[Two-dimensional motion records]
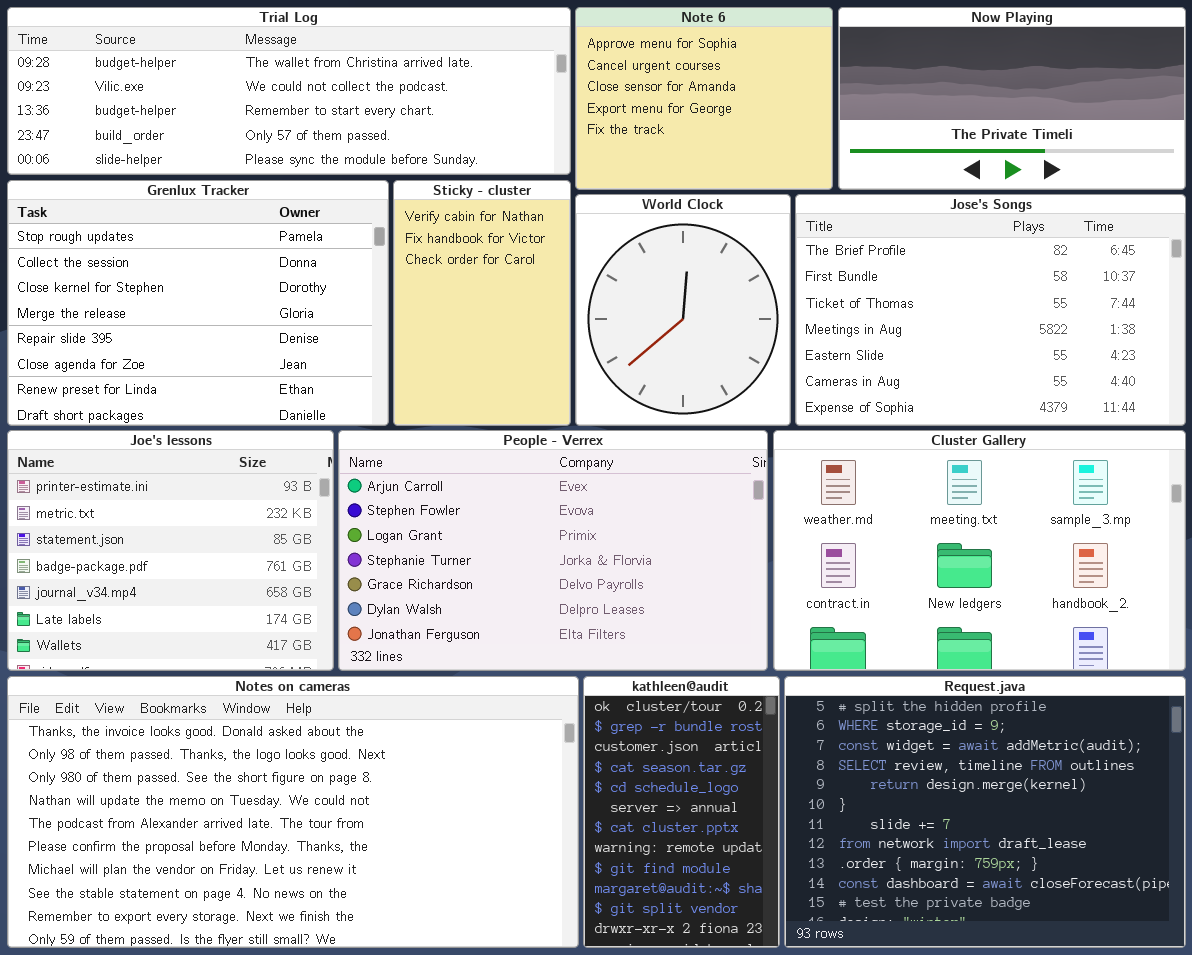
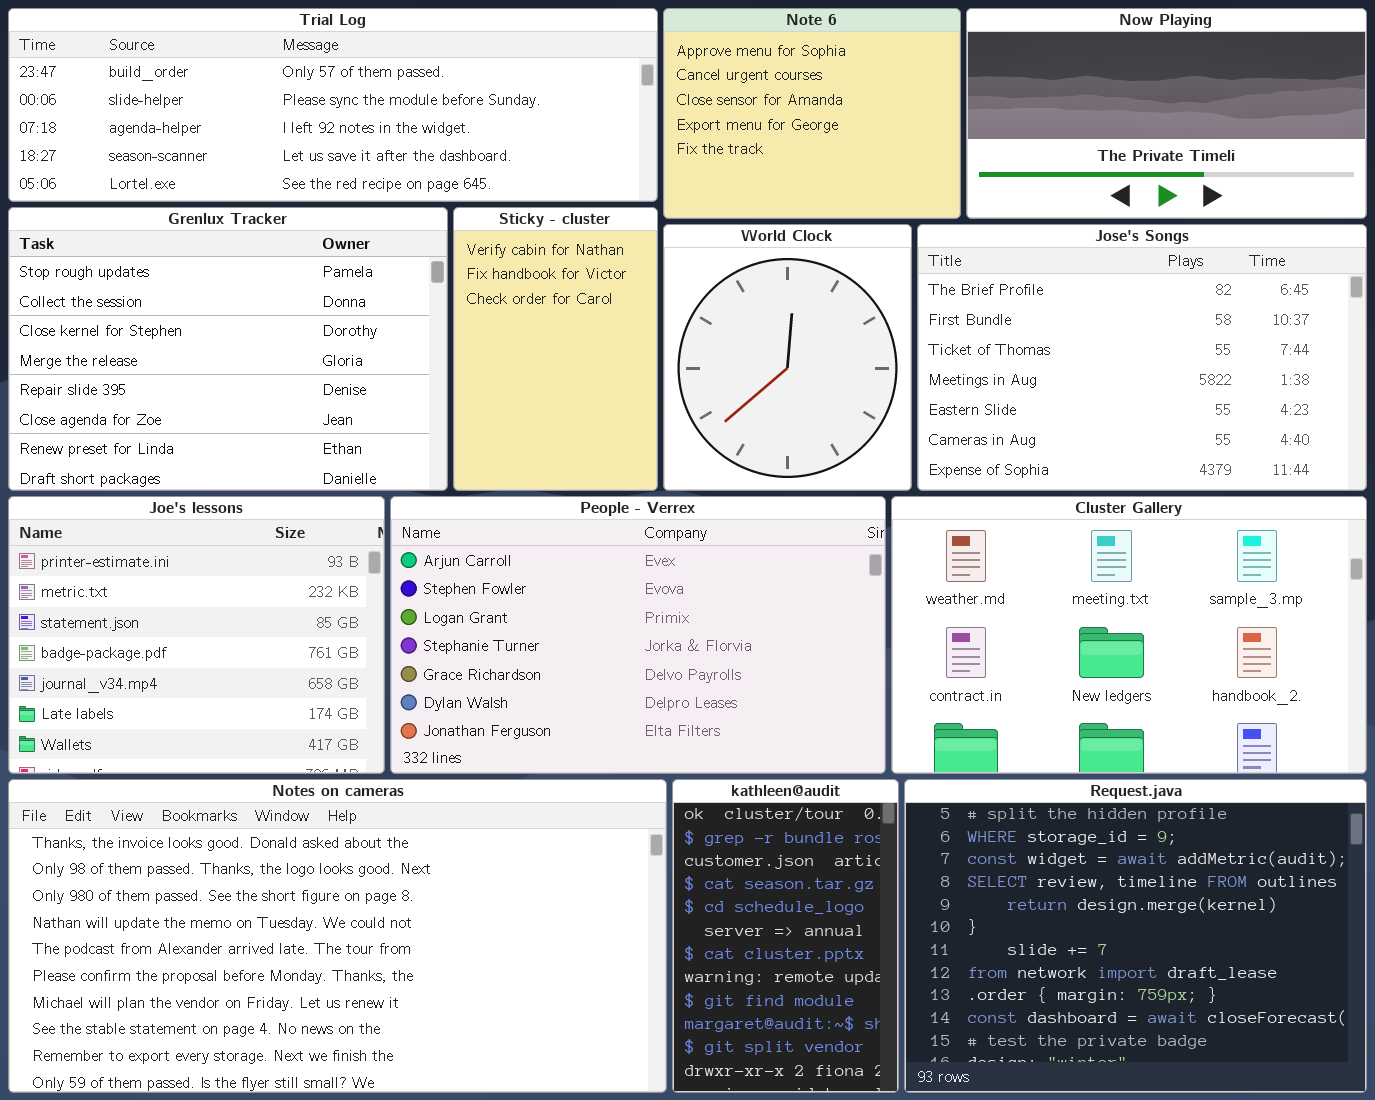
Trial Log: [7,7,571,175] -> [8,8,658,202], scrolled down 3 rows

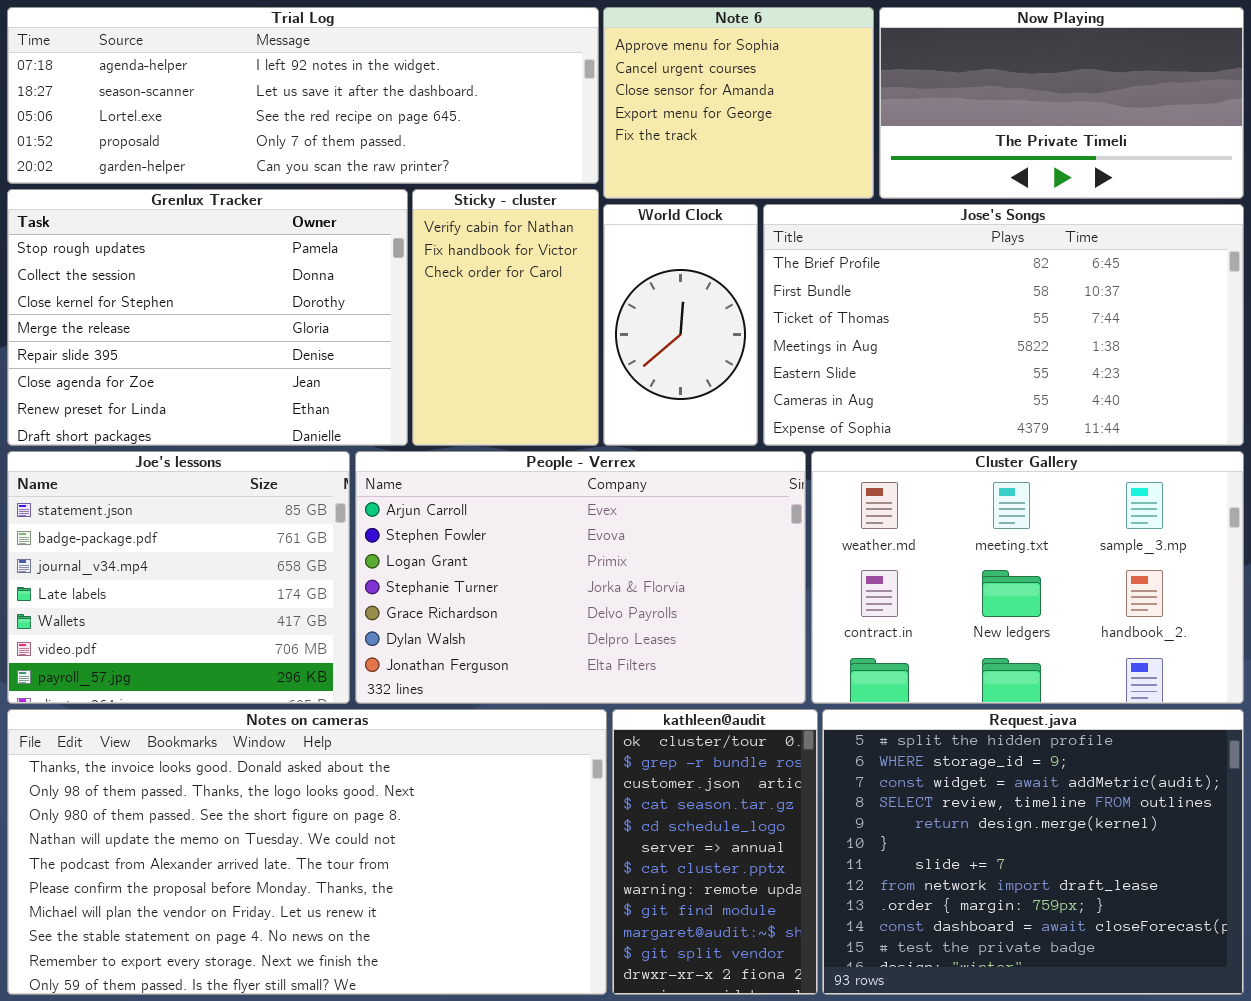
Trial Log: [8,8,658,202] -> [7,7,599,184], scrolled down 2 rows
World Clock: [663,224,912,491] -> [603,204,758,446], resized
Jose's Songs: [917,224,1367,491] -> [763,204,1244,446], resized
Joe's lessons: [8,496,385,774] -> [7,451,350,704], scrolled down 2 rows

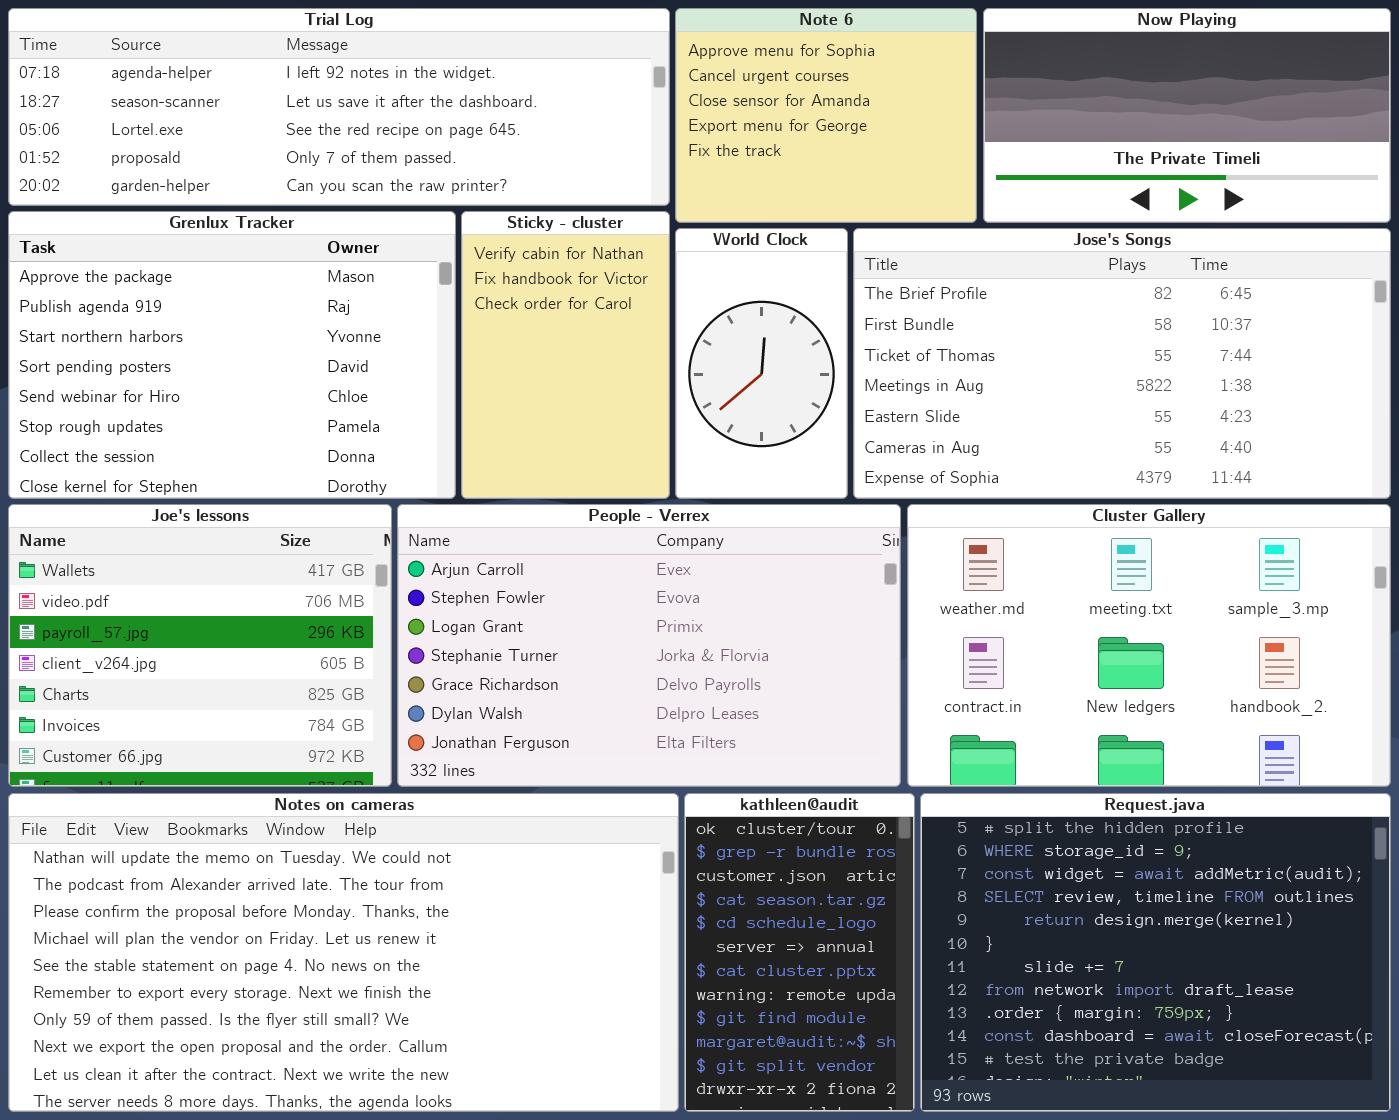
Grenlux Tracker: [7,189,408,446] -> [8,211,456,499], scrolled up 5 rows
Joe's lessons: [7,451,350,704] -> [8,504,392,787], scrolled down 4 rows
Notes on cameras: [7,709,607,995] -> [8,793,679,1112], scrolled down 3 rows

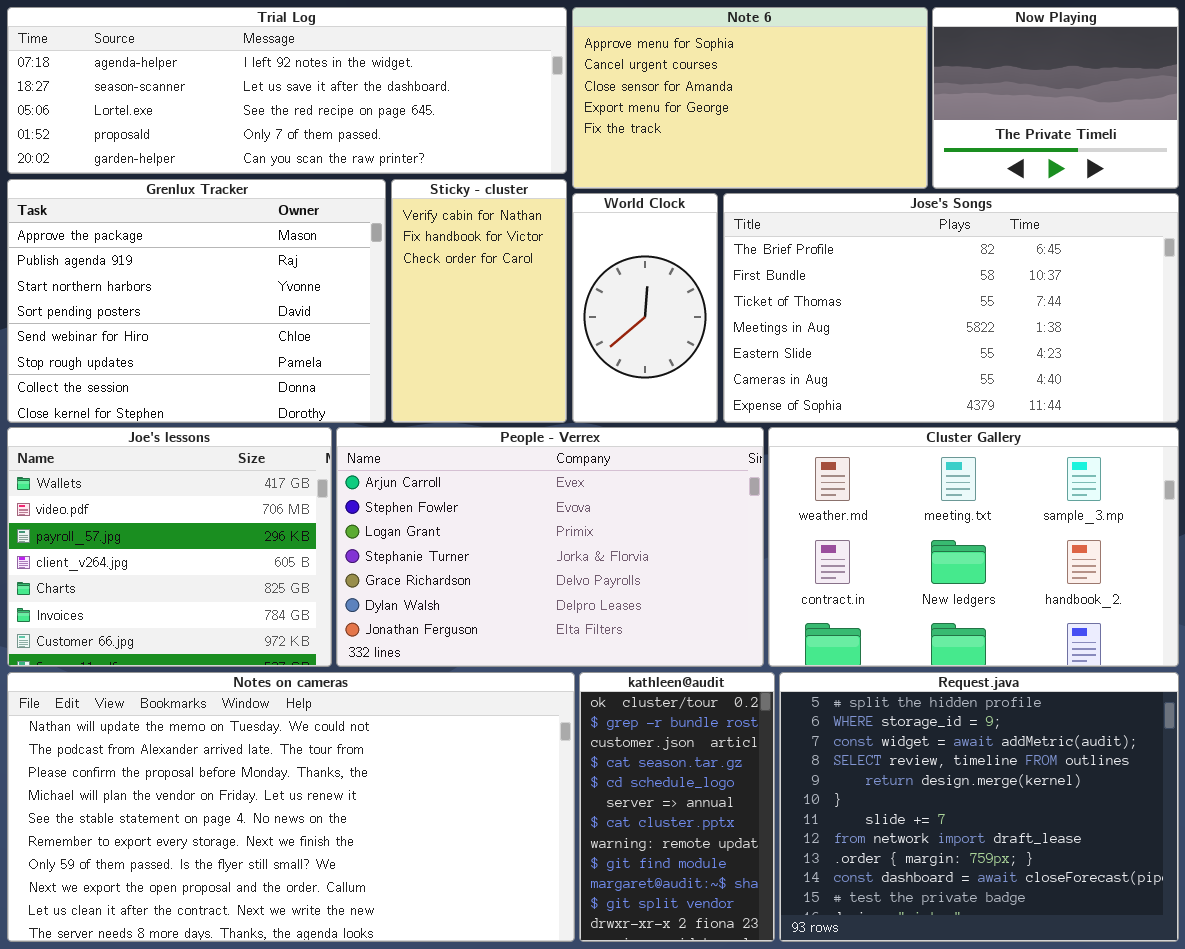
Note 6: [675,8,977,223] -> [572,7,928,189], resized
Now Playing: [983,8,1391,223] -> [932,7,1179,189], resized

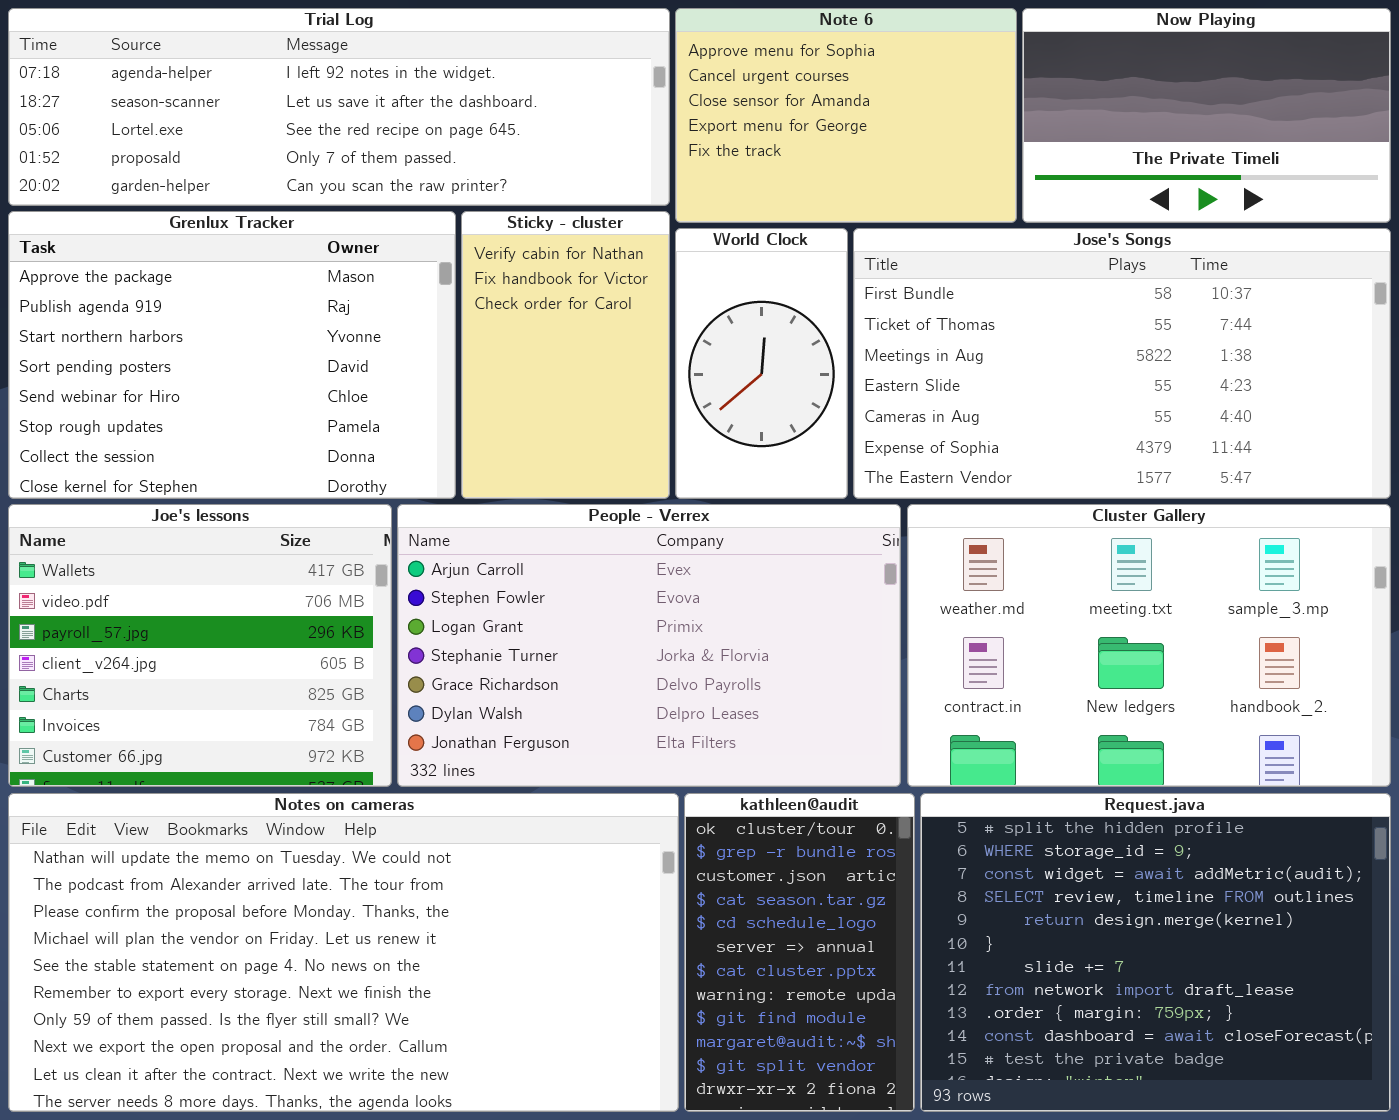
Note 6: [572,7,928,189] -> [675,8,1017,223], resized
Now Playing: [932,7,1179,189] -> [1022,8,1391,223], resized
Jose's Songs: [723,193,1179,423] -> [853,228,1391,499], scrolled down 1 row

* Assigned task *
Search the records for lines holding the word "Songs", then copy each line you find.

* Response for this exercise *
Jose's Songs: [917,224,1367,491] -> [763,204,1244,446], resized
Jose's Songs: [723,193,1179,423] -> [853,228,1391,499], scrolled down 1 row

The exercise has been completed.